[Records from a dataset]
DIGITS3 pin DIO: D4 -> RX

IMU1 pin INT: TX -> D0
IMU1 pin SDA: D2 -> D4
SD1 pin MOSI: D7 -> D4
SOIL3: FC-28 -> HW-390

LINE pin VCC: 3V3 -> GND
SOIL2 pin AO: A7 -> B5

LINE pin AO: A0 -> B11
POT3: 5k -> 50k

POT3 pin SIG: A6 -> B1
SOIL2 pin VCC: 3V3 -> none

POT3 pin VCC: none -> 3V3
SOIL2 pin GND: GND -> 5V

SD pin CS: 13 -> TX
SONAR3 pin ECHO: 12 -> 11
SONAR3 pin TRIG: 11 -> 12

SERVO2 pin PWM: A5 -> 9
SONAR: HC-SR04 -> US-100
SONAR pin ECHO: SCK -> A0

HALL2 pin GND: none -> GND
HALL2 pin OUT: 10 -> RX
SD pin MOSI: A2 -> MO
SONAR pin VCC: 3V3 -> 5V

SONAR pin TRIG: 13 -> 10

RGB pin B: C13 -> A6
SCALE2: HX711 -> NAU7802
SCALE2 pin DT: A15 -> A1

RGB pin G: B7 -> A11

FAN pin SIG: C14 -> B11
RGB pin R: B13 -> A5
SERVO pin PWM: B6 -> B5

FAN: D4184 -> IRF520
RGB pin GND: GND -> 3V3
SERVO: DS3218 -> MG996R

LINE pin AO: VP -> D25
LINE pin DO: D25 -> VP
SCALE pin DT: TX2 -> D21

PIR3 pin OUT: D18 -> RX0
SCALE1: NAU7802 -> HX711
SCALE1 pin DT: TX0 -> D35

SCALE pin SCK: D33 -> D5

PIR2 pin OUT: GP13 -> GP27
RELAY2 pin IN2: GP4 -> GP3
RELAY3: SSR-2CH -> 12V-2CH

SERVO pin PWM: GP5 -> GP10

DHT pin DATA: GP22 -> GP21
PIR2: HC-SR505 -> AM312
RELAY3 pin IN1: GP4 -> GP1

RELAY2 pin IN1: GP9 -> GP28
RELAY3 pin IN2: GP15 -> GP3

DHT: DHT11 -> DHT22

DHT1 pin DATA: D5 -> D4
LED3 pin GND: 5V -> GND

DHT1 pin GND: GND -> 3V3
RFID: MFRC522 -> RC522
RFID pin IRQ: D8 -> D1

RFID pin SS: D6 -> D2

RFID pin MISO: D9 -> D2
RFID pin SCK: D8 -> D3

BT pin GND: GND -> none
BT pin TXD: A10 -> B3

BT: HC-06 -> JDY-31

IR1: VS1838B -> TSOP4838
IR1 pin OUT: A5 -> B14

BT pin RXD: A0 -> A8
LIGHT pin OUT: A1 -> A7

• **Problem**: Copy the records above. Leave out nothing.

• **Solution to this problem**:
DIGITS3 pin DIO: D4 -> RX

IMU1 pin INT: TX -> D0
IMU1 pin SDA: D2 -> D4
SD1 pin MOSI: D7 -> D4
SOIL3: FC-28 -> HW-390

LINE pin VCC: 3V3 -> GND
SOIL2 pin AO: A7 -> B5

LINE pin AO: A0 -> B11
POT3: 5k -> 50k

POT3 pin SIG: A6 -> B1
SOIL2 pin VCC: 3V3 -> none

POT3 pin VCC: none -> 3V3
SOIL2 pin GND: GND -> 5V

SD pin CS: 13 -> TX
SONAR3 pin ECHO: 12 -> 11
SONAR3 pin TRIG: 11 -> 12

SERVO2 pin PWM: A5 -> 9
SONAR: HC-SR04 -> US-100
SONAR pin ECHO: SCK -> A0

HALL2 pin GND: none -> GND
HALL2 pin OUT: 10 -> RX
SD pin MOSI: A2 -> MO
SONAR pin VCC: 3V3 -> 5V

SONAR pin TRIG: 13 -> 10

RGB pin B: C13 -> A6
SCALE2: HX711 -> NAU7802
SCALE2 pin DT: A15 -> A1

RGB pin G: B7 -> A11

FAN pin SIG: C14 -> B11
RGB pin R: B13 -> A5
SERVO pin PWM: B6 -> B5

FAN: D4184 -> IRF520
RGB pin GND: GND -> 3V3
SERVO: DS3218 -> MG996R

LINE pin AO: VP -> D25
LINE pin DO: D25 -> VP
SCALE pin DT: TX2 -> D21

PIR3 pin OUT: D18 -> RX0
SCALE1: NAU7802 -> HX711
SCALE1 pin DT: TX0 -> D35

SCALE pin SCK: D33 -> D5

PIR2 pin OUT: GP13 -> GP27
RELAY2 pin IN2: GP4 -> GP3
RELAY3: SSR-2CH -> 12V-2CH

SERVO pin PWM: GP5 -> GP10

DHT pin DATA: GP22 -> GP21
PIR2: HC-SR505 -> AM312
RELAY3 pin IN1: GP4 -> GP1

RELAY2 pin IN1: GP9 -> GP28
RELAY3 pin IN2: GP15 -> GP3

DHT: DHT11 -> DHT22

DHT1 pin DATA: D5 -> D4
LED3 pin GND: 5V -> GND

DHT1 pin GND: GND -> 3V3
RFID: MFRC522 -> RC522
RFID pin IRQ: D8 -> D1

RFID pin SS: D6 -> D2

RFID pin MISO: D9 -> D2
RFID pin SCK: D8 -> D3

BT pin GND: GND -> none
BT pin TXD: A10 -> B3

BT: HC-06 -> JDY-31

IR1: VS1838B -> TSOP4838
IR1 pin OUT: A5 -> B14

BT pin RXD: A0 -> A8
LIGHT pin OUT: A1 -> A7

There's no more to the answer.